• [What you are asked to do]:
Your response should consist of the entries below, written out exactly.

• [Record extracts]:
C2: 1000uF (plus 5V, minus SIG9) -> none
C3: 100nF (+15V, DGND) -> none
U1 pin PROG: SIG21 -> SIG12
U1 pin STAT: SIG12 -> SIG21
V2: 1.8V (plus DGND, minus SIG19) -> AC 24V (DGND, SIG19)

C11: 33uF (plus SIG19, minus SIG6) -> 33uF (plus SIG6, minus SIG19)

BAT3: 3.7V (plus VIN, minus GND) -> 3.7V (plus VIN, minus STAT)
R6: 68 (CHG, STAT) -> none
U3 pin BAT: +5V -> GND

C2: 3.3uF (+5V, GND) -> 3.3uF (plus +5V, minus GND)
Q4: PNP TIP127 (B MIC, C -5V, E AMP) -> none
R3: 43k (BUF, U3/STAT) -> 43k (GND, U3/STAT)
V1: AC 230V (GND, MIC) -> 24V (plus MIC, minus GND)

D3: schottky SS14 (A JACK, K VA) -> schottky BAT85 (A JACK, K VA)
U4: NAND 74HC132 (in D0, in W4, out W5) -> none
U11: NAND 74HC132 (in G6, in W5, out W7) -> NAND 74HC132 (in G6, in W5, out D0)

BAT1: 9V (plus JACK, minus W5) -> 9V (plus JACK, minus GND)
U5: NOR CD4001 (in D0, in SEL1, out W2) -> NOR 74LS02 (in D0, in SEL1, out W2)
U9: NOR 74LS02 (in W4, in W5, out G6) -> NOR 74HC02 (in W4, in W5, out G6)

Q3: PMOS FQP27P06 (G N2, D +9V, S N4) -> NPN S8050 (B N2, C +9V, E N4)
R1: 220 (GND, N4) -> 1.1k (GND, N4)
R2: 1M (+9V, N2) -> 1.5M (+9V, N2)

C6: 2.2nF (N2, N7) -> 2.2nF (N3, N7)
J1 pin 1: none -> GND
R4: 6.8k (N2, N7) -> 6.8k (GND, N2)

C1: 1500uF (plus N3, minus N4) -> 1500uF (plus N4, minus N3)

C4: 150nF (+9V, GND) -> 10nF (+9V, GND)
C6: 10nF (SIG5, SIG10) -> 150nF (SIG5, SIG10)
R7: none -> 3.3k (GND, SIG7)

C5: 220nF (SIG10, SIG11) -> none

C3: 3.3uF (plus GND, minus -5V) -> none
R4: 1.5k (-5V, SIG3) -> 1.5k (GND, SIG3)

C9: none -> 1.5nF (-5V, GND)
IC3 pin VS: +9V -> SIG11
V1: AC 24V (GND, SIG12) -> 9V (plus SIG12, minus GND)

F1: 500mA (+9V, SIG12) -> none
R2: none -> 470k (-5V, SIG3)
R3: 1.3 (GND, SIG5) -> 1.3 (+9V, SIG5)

• [Task solution]:
C2: 1000uF (plus 5V, minus SIG9) -> none
C3: 100nF (+15V, DGND) -> none
U1 pin PROG: SIG21 -> SIG12
U1 pin STAT: SIG12 -> SIG21
V2: 1.8V (plus DGND, minus SIG19) -> AC 24V (DGND, SIG19)

C11: 33uF (plus SIG19, minus SIG6) -> 33uF (plus SIG6, minus SIG19)

BAT3: 3.7V (plus VIN, minus GND) -> 3.7V (plus VIN, minus STAT)
R6: 68 (CHG, STAT) -> none
U3 pin BAT: +5V -> GND

C2: 3.3uF (+5V, GND) -> 3.3uF (plus +5V, minus GND)
Q4: PNP TIP127 (B MIC, C -5V, E AMP) -> none
R3: 43k (BUF, U3/STAT) -> 43k (GND, U3/STAT)
V1: AC 230V (GND, MIC) -> 24V (plus MIC, minus GND)

D3: schottky SS14 (A JACK, K VA) -> schottky BAT85 (A JACK, K VA)
U4: NAND 74HC132 (in D0, in W4, out W5) -> none
U11: NAND 74HC132 (in G6, in W5, out W7) -> NAND 74HC132 (in G6, in W5, out D0)

BAT1: 9V (plus JACK, minus W5) -> 9V (plus JACK, minus GND)
U5: NOR CD4001 (in D0, in SEL1, out W2) -> NOR 74LS02 (in D0, in SEL1, out W2)
U9: NOR 74LS02 (in W4, in W5, out G6) -> NOR 74HC02 (in W4, in W5, out G6)

Q3: PMOS FQP27P06 (G N2, D +9V, S N4) -> NPN S8050 (B N2, C +9V, E N4)
R1: 220 (GND, N4) -> 1.1k (GND, N4)
R2: 1M (+9V, N2) -> 1.5M (+9V, N2)

C6: 2.2nF (N2, N7) -> 2.2nF (N3, N7)
J1 pin 1: none -> GND
R4: 6.8k (N2, N7) -> 6.8k (GND, N2)

C1: 1500uF (plus N3, minus N4) -> 1500uF (plus N4, minus N3)

C4: 150nF (+9V, GND) -> 10nF (+9V, GND)
C6: 10nF (SIG5, SIG10) -> 150nF (SIG5, SIG10)
R7: none -> 3.3k (GND, SIG7)

C5: 220nF (SIG10, SIG11) -> none

C3: 3.3uF (plus GND, minus -5V) -> none
R4: 1.5k (-5V, SIG3) -> 1.5k (GND, SIG3)

C9: none -> 1.5nF (-5V, GND)
IC3 pin VS: +9V -> SIG11
V1: AC 24V (GND, SIG12) -> 9V (plus SIG12, minus GND)

F1: 500mA (+9V, SIG12) -> none
R2: none -> 470k (-5V, SIG3)
R3: 1.3 (GND, SIG5) -> 1.3 (+9V, SIG5)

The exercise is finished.